* Activity:
In the listing below, start your output at the line with "shelving: (500, 697) -> (776, 522), moved" and end it after the line with "chair: (192, 1394) -> (232, 695), removed", copying every line exactly.

* Data for analysis:

_ _ _ _

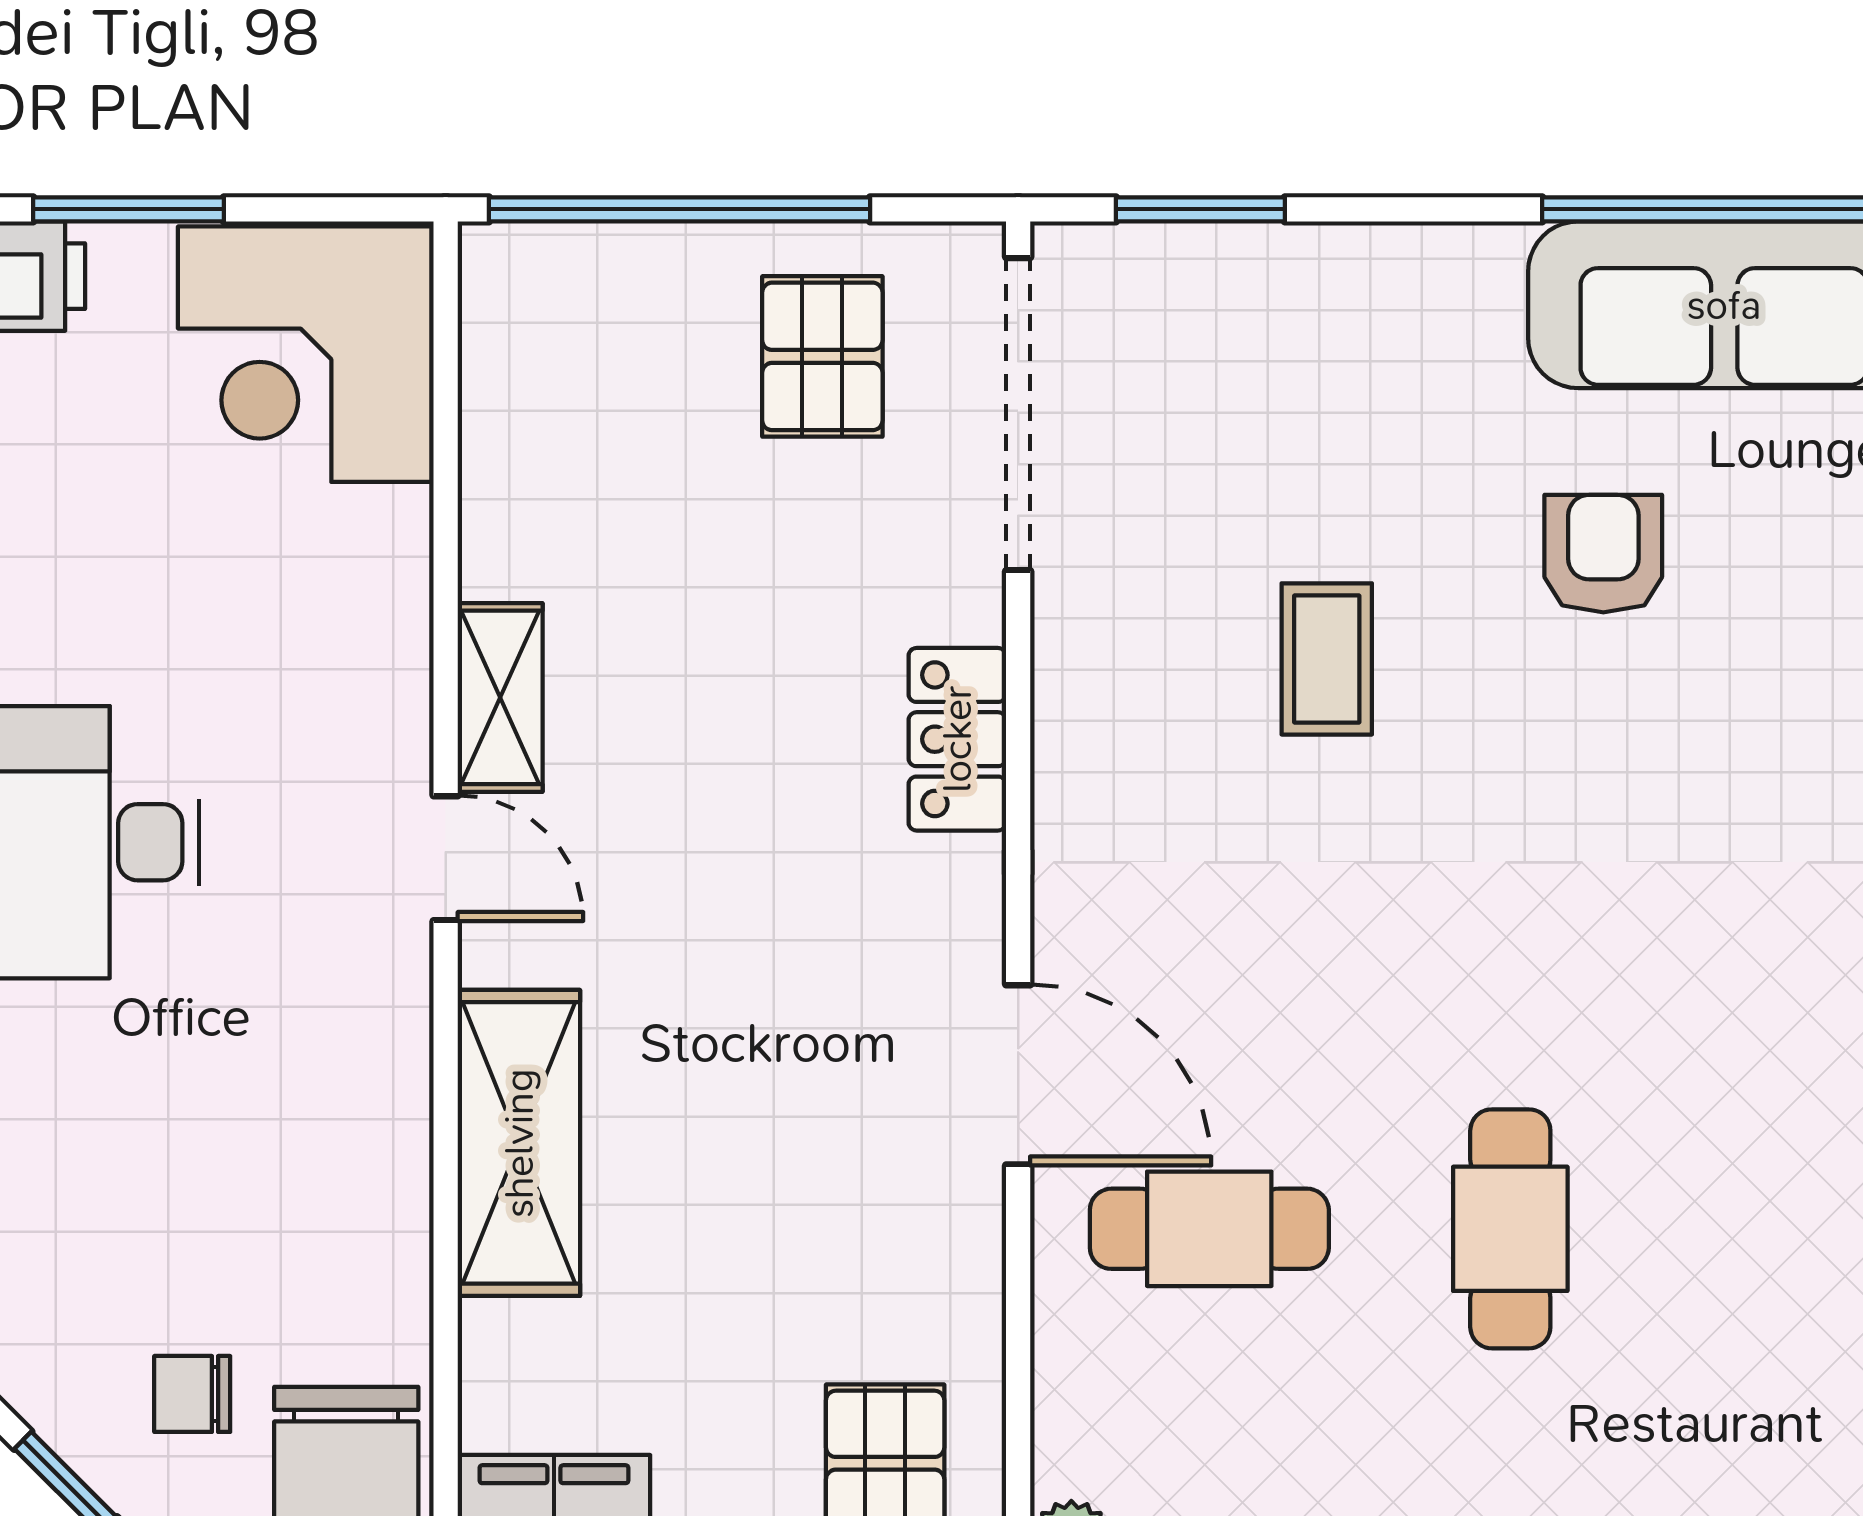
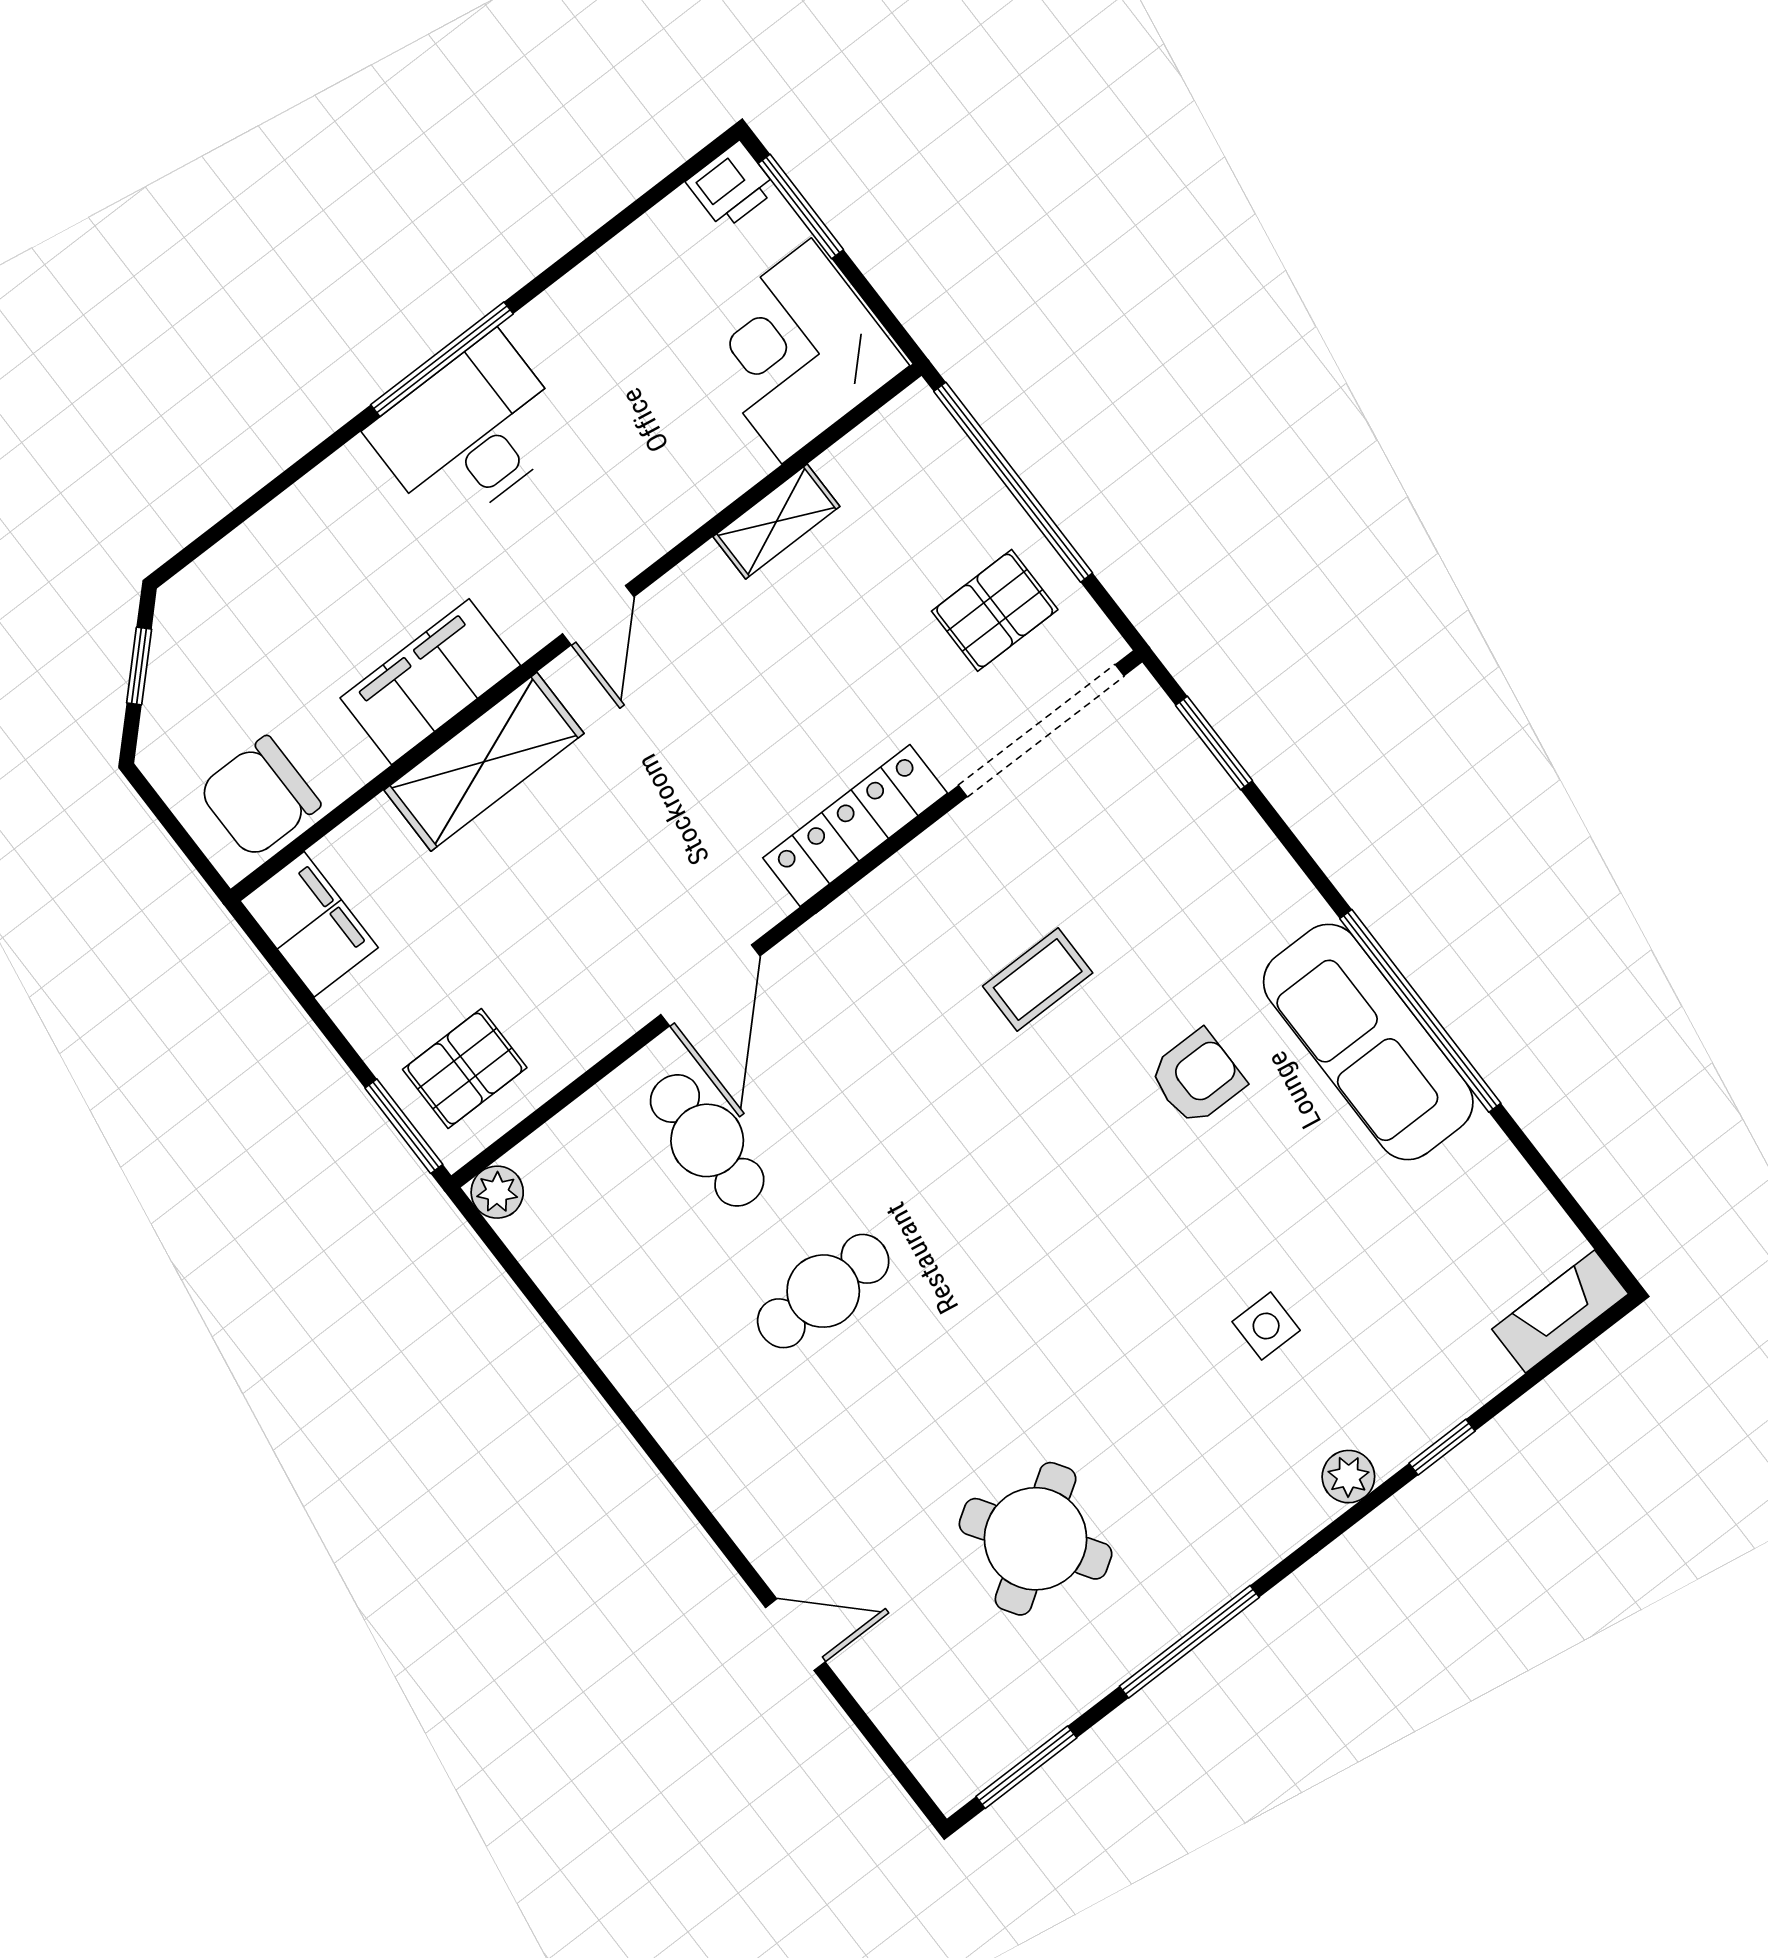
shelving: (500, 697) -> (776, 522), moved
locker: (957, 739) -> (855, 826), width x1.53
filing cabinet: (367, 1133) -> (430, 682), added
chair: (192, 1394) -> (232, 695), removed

_ _ _ _

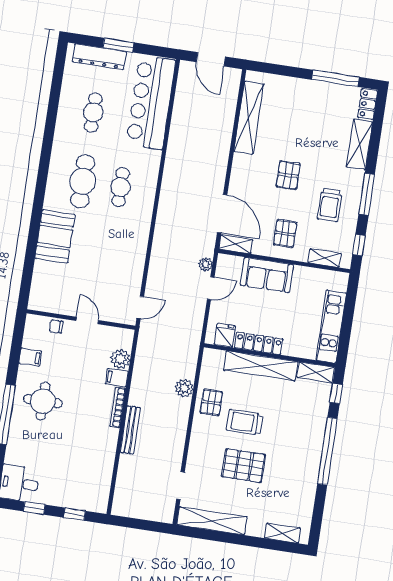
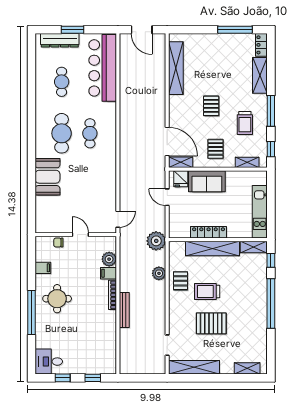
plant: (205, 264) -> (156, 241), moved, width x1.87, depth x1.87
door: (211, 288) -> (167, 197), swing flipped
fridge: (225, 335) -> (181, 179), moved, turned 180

_ _ _ _

* The completed task:
shelving: (500, 697) -> (776, 522), moved
locker: (957, 739) -> (855, 826), width x1.53
filing cabinet: (367, 1133) -> (430, 682), added
chair: (192, 1394) -> (232, 695), removed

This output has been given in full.